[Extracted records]
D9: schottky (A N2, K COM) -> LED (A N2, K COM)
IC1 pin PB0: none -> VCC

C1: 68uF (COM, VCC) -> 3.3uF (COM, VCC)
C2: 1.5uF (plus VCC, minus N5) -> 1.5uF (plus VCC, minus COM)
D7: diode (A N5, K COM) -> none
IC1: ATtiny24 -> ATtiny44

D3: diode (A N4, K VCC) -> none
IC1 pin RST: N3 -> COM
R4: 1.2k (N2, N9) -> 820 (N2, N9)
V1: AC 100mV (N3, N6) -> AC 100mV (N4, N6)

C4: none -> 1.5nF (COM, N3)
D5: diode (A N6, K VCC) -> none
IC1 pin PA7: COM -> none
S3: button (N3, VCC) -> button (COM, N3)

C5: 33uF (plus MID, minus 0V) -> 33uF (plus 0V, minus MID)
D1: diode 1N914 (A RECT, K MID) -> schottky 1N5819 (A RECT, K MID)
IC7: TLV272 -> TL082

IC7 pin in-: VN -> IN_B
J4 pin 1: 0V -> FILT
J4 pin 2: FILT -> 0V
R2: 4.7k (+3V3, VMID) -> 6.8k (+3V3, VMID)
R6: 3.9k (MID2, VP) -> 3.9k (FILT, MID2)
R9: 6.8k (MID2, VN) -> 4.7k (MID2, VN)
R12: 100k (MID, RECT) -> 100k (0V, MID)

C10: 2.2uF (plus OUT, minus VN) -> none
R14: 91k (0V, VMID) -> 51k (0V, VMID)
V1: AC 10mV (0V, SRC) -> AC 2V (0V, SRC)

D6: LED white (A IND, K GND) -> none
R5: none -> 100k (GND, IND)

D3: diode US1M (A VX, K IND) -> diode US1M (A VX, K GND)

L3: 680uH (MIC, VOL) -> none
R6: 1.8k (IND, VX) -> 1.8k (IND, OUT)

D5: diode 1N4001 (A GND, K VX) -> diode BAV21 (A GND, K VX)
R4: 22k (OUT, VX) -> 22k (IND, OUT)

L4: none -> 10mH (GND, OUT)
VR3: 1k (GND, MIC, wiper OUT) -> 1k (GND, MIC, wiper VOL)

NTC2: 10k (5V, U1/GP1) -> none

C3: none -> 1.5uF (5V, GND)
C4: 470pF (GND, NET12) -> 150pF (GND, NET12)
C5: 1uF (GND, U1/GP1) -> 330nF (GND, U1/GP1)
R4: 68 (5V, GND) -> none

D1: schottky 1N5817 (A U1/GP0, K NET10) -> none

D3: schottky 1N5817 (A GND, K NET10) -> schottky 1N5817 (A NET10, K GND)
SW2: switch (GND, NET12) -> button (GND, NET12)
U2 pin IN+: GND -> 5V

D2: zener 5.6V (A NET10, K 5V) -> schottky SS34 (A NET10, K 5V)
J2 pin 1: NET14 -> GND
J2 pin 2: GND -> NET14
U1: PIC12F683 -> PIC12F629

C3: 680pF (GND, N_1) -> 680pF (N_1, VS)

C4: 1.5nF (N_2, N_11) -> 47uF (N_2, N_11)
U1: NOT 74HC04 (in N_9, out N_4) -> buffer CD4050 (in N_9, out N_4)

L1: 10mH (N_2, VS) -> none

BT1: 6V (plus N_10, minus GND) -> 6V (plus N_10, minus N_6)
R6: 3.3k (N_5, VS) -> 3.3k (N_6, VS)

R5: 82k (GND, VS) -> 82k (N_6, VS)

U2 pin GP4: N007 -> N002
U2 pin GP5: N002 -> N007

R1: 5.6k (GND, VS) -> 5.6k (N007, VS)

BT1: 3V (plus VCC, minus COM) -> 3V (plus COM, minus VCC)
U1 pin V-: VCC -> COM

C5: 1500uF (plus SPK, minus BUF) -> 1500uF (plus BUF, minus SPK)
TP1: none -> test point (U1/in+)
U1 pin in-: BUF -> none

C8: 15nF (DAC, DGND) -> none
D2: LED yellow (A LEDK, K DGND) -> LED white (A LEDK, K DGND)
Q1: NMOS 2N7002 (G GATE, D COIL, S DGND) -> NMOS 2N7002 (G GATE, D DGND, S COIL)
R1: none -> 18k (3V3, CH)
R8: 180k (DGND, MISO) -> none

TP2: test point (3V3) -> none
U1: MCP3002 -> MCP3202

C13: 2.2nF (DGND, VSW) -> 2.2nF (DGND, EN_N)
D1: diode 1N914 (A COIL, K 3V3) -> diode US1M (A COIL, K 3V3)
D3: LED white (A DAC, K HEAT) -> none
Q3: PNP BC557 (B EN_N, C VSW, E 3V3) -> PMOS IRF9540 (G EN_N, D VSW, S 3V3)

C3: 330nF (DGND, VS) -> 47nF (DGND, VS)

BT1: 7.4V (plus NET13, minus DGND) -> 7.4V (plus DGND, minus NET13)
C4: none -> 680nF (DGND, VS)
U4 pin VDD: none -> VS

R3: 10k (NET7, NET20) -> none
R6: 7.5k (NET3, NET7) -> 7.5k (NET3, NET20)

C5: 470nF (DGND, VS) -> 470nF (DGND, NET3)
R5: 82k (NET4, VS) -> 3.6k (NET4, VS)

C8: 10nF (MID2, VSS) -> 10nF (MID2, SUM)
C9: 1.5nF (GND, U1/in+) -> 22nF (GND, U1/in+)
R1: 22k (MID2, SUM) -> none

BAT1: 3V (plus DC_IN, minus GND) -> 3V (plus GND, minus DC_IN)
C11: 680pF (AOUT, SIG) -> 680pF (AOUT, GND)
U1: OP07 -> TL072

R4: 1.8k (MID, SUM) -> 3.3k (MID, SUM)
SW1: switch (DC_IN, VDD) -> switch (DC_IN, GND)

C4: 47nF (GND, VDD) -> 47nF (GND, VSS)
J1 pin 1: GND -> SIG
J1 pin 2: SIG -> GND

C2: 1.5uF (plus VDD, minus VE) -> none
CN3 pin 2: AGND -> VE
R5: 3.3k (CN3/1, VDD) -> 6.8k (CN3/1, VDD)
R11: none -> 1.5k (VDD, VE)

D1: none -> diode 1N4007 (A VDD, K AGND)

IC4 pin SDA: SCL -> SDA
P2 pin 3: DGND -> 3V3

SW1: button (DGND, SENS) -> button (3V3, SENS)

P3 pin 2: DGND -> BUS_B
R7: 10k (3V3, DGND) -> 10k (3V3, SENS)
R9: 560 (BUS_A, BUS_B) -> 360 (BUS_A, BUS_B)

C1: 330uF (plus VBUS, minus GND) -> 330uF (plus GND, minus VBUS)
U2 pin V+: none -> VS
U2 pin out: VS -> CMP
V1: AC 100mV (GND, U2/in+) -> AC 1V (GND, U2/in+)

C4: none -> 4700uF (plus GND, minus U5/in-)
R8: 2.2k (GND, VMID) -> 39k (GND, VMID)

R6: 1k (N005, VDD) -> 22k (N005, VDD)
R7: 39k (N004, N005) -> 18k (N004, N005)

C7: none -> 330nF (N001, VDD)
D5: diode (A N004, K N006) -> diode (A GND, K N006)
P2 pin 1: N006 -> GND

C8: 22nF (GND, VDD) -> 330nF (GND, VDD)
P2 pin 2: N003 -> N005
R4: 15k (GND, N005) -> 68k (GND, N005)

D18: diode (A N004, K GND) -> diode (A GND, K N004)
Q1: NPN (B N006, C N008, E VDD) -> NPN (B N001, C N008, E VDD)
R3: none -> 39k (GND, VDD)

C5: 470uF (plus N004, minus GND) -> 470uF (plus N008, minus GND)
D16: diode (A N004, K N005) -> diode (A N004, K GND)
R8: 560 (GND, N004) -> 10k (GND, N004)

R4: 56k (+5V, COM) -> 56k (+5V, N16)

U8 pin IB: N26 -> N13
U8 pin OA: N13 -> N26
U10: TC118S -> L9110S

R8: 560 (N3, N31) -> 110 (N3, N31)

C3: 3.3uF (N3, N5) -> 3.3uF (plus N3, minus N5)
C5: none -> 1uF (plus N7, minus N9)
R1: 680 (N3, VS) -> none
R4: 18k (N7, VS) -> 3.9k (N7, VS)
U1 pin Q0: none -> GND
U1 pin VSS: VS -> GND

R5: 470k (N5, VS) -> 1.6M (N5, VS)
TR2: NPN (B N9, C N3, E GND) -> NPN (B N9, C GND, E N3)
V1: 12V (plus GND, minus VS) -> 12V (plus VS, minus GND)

◆ DIRECTIONS ◆
Search the entries for the string "AGND" and return each line where it turns up.

◆ EXPECTED ANSWER ◆
CN3 pin 2: AGND -> VE
D1: none -> diode 1N4007 (A VDD, K AGND)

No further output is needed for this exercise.